:: WHAT THE TASK ASKS ::
Without including any pictures, reproduce all the lines below word for word.

:: INPUT MATERIAL ::
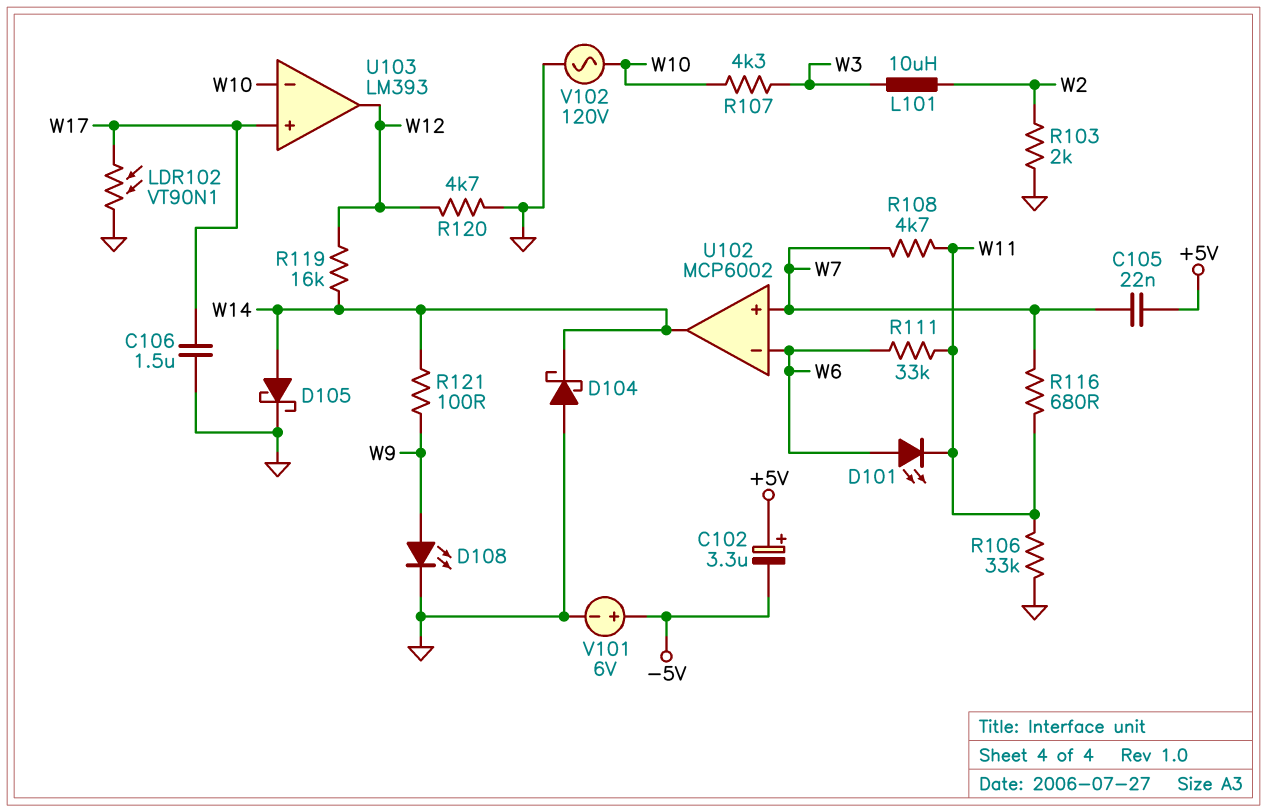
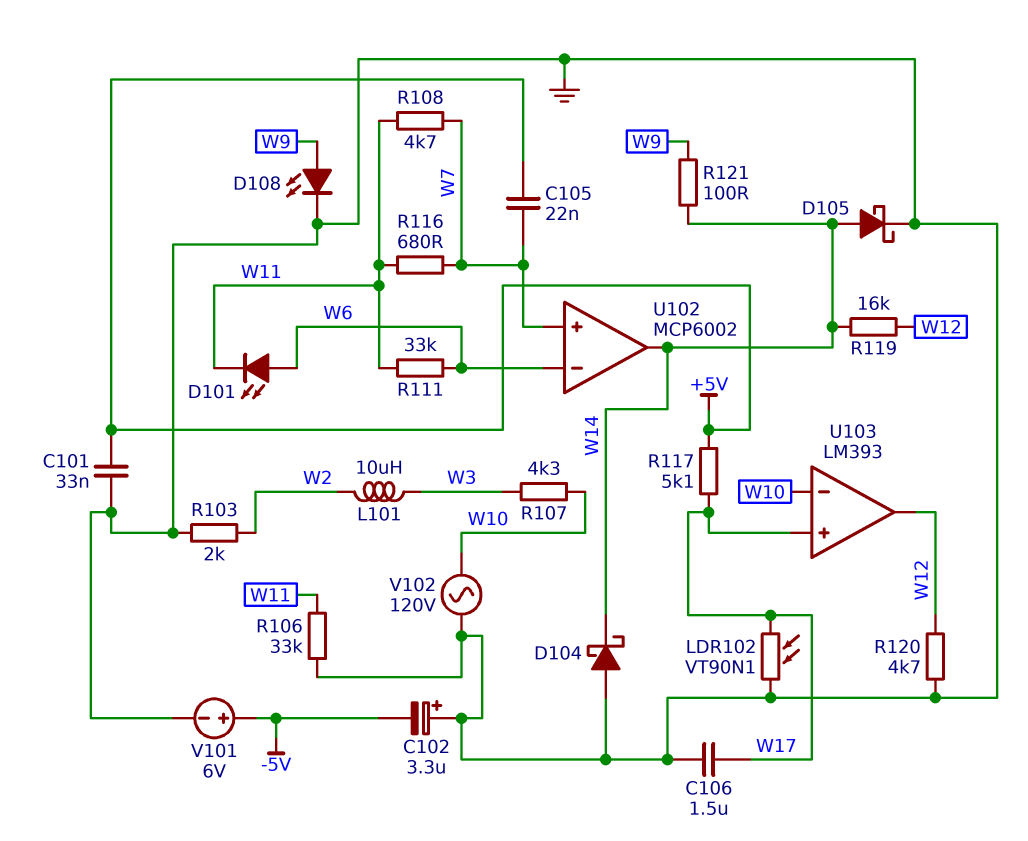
C101: none -> 33nF (+5V, GND)
C102: 3.3uF (plus +5V, minus -5V) -> 3.3uF (plus GND, minus -5V)
R117: none -> 5.1k (+5V, W17)

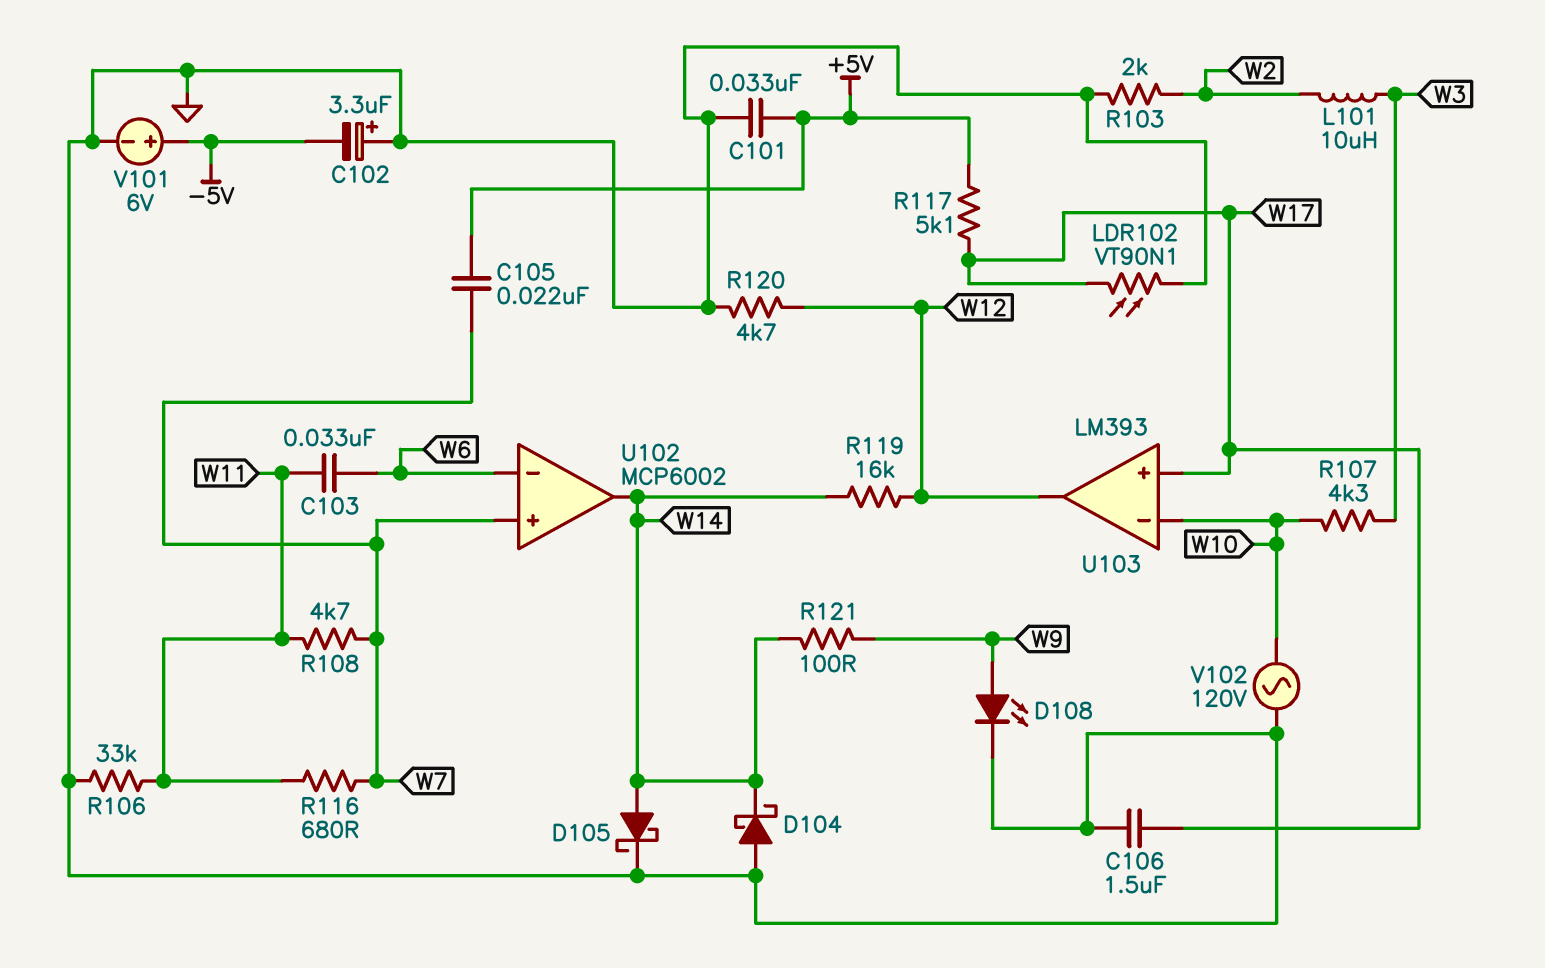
C103: none -> 33nF (W6, W11)
D101: LED (A W6, K W11) -> none
R111: 33k (W6, W11) -> none

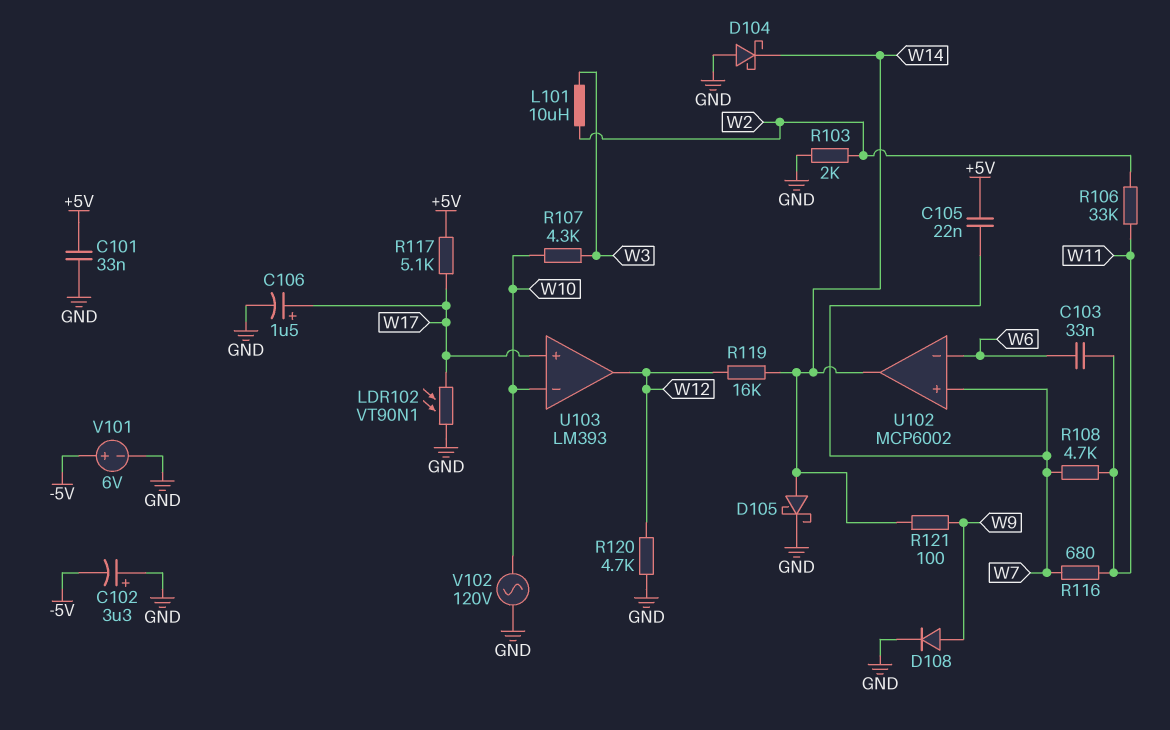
C106: 1.5uF (GND, W17) -> 1.5uF (plus W17, minus GND)
D108: LED (A W9, K GND) -> diode (A W9, K GND)
R106: 33k (GND, W11) -> 33k (W2, W11)

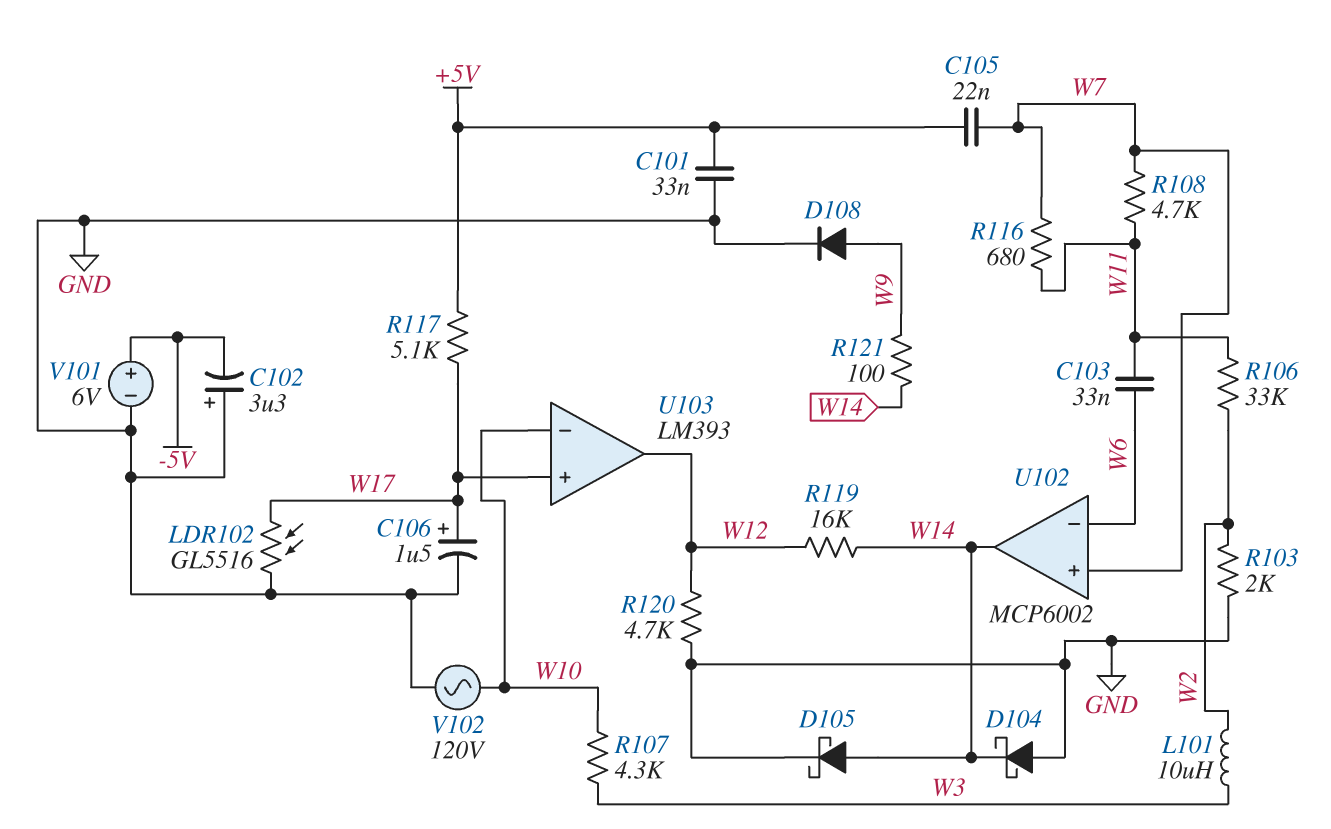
LDR102: VT90N1 (GND, W17) -> GL5516 (GND, W17)

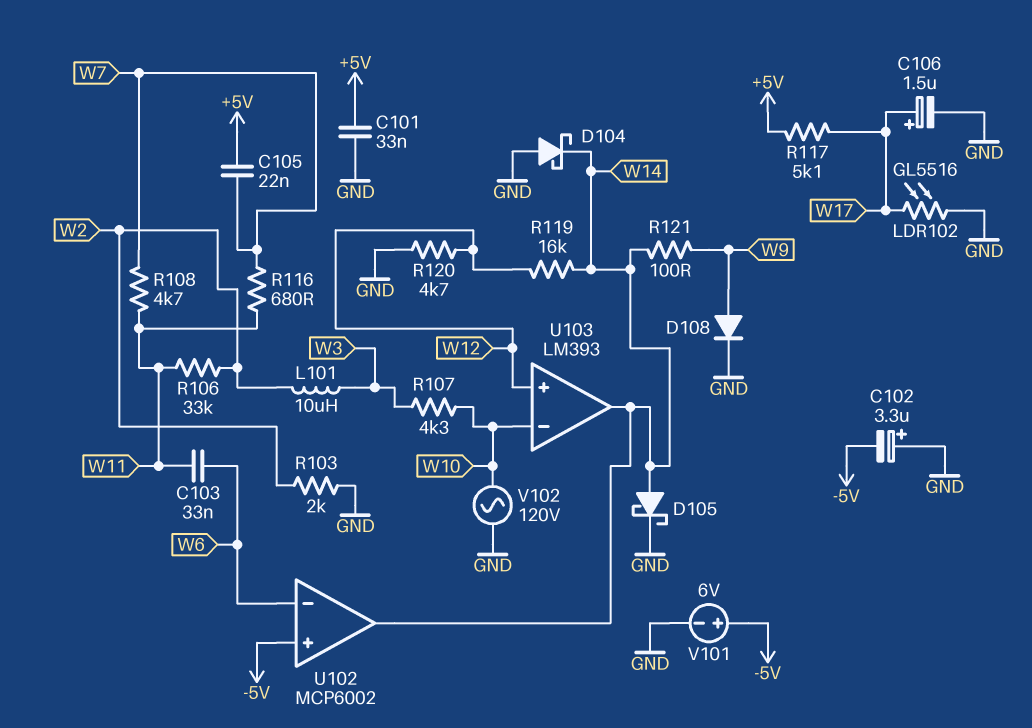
U102 pin in+: W7 -> -5V
U103 pin in+: W17 -> W12
U103 pin out: W12 -> W14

:: WRITTEN ANSWER ::
C101: none -> 33nF (+5V, GND)
C102: 3.3uF (plus +5V, minus -5V) -> 3.3uF (plus GND, minus -5V)
R117: none -> 5.1k (+5V, W17)

C103: none -> 33nF (W6, W11)
D101: LED (A W6, K W11) -> none
R111: 33k (W6, W11) -> none

C106: 1.5uF (GND, W17) -> 1.5uF (plus W17, minus GND)
D108: LED (A W9, K GND) -> diode (A W9, K GND)
R106: 33k (GND, W11) -> 33k (W2, W11)

LDR102: VT90N1 (GND, W17) -> GL5516 (GND, W17)

U102 pin in+: W7 -> -5V
U103 pin in+: W17 -> W12
U103 pin out: W12 -> W14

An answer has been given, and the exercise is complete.